Aim of the task: Copy the listing below, replacing every occurrence of "silvery reflective moon" with "pale glowing moon" and leaving everything else unchanged.

Data for this exercise:

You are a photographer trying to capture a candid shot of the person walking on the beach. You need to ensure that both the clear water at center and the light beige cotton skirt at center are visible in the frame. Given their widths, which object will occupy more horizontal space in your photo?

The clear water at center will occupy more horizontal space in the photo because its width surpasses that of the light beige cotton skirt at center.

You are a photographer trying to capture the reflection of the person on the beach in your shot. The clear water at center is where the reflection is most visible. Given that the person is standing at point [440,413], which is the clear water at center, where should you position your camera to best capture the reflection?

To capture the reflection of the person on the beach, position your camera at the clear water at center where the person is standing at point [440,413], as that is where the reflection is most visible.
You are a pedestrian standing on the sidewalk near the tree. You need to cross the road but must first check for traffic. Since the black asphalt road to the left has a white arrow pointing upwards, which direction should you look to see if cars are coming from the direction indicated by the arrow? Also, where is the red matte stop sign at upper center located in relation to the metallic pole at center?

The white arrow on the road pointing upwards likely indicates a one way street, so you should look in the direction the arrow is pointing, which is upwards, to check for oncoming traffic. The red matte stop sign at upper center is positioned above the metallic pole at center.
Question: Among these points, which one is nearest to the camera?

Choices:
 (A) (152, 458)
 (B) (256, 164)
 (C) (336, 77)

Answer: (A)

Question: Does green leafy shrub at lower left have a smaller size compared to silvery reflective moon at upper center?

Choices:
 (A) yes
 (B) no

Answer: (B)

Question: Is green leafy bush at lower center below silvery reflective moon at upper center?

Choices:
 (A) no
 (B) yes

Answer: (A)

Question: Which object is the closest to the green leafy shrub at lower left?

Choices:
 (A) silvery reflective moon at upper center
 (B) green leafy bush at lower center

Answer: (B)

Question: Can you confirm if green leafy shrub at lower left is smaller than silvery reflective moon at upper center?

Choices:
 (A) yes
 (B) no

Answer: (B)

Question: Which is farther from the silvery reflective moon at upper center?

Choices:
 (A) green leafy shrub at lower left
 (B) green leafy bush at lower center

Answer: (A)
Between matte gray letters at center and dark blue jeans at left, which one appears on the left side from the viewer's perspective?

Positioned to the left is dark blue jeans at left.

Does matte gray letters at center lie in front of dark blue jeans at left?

Exercise result:
You are a photographer trying to capture a candid shot of the person walking on the beach. You need to ensure that both the clear water at center and the light beige cotton skirt at center are visible in the frame. Given their widths, which object will occupy more horizontal space in your photo?

The clear water at center will occupy more horizontal space in the photo because its width surpasses that of the light beige cotton skirt at center.

You are a photographer trying to capture the reflection of the person on the beach in your shot. The clear water at center is where the reflection is most visible. Given that the person is standing at point [440,413], which is the clear water at center, where should you position your camera to best capture the reflection?

To capture the reflection of the person on the beach, position your camera at the clear water at center where the person is standing at point [440,413], as that is where the reflection is most visible.
You are a pedestrian standing on the sidewalk near the tree. You need to cross the road but must first check for traffic. Since the black asphalt road to the left has a white arrow pointing upwards, which direction should you look to see if cars are coming from the direction indicated by the arrow? Also, where is the red matte stop sign at upper center located in relation to the metallic pole at center?

The white arrow on the road pointing upwards likely indicates a one way street, so you should look in the direction the arrow is pointing, which is upwards, to check for oncoming traffic. The red matte stop sign at upper center is positioned above the metallic pole at center.
Question: Among these points, which one is nearest to the camera?

Choices:
 (A) (152, 458)
 (B) (256, 164)
 (C) (336, 77)

Answer: (A)

Question: Does green leafy shrub at lower left have a smaller size compared to pale glowing moon at upper center?

Choices:
 (A) yes
 (B) no

Answer: (B)

Question: Is green leafy bush at lower center below pale glowing moon at upper center?

Choices:
 (A) no
 (B) yes

Answer: (A)

Question: Which object is the closest to the green leafy shrub at lower left?

Choices:
 (A) pale glowing moon at upper center
 (B) green leafy bush at lower center

Answer: (B)

Question: Can you confirm if green leafy shrub at lower left is smaller than pale glowing moon at upper center?

Choices:
 (A) yes
 (B) no

Answer: (B)

Question: Which is farther from the pale glowing moon at upper center?

Choices:
 (A) green leafy shrub at lower left
 (B) green leafy bush at lower center

Answer: (A)
Between matte gray letters at center and dark blue jeans at left, which one appears on the left side from the viewer's perspective?

Positioned to the left is dark blue jeans at left.

Does matte gray letters at center lie in front of dark blue jeans at left?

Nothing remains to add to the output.